*What to do*
Please find every line of the listing below where "MISO" occurs and copy it.

===== Given information

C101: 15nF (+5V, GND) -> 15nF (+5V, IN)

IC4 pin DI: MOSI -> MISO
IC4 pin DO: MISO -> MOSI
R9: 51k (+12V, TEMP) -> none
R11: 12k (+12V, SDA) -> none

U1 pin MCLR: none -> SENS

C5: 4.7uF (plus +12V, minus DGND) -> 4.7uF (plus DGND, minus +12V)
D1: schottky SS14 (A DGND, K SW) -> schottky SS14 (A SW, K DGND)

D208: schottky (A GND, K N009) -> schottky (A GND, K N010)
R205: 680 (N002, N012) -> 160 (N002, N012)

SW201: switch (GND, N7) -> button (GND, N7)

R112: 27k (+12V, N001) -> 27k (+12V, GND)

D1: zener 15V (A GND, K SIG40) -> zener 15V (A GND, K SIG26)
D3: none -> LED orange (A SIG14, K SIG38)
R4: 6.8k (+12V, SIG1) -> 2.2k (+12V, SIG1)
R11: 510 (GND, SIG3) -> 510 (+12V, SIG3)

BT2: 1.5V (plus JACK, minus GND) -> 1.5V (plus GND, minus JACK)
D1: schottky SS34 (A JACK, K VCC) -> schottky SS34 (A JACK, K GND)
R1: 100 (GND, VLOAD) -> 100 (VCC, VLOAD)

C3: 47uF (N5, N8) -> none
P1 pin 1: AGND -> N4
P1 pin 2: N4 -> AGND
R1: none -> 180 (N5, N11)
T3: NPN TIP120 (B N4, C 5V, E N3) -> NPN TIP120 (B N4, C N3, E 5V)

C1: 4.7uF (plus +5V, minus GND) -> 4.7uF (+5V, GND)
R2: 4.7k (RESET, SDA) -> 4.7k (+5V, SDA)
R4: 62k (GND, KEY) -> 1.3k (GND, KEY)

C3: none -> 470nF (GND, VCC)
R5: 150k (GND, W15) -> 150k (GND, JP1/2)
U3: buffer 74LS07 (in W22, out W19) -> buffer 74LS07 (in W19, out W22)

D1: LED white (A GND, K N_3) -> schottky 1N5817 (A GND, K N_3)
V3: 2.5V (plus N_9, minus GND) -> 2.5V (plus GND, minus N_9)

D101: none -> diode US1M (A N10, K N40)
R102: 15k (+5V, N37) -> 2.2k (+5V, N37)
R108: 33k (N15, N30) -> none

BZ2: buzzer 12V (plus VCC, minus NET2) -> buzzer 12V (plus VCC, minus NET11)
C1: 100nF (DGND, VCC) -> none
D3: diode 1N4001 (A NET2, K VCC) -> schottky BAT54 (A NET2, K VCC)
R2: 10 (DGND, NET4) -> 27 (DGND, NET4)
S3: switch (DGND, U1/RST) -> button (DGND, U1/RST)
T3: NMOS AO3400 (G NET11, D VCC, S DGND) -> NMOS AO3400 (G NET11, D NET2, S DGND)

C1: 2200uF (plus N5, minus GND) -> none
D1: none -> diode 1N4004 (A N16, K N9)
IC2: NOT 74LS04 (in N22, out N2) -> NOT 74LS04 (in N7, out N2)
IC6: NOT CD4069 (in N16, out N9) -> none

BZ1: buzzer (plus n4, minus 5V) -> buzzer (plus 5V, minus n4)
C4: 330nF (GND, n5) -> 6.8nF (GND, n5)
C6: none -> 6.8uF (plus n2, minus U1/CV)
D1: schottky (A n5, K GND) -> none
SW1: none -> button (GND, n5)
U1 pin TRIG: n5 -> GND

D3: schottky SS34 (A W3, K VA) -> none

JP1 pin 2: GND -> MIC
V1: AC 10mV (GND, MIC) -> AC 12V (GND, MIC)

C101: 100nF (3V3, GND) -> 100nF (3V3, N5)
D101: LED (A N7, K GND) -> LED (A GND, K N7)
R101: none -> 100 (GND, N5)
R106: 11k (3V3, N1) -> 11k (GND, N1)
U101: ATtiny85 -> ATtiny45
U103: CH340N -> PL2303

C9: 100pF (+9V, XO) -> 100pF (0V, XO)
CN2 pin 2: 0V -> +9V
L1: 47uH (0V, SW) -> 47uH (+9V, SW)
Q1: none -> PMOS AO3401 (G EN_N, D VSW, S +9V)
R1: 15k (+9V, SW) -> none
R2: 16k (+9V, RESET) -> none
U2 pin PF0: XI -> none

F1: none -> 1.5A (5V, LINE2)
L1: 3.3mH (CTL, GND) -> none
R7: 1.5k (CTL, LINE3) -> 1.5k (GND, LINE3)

==========

*Task response*
IC4 pin DI: MOSI -> MISO
IC4 pin DO: MISO -> MOSI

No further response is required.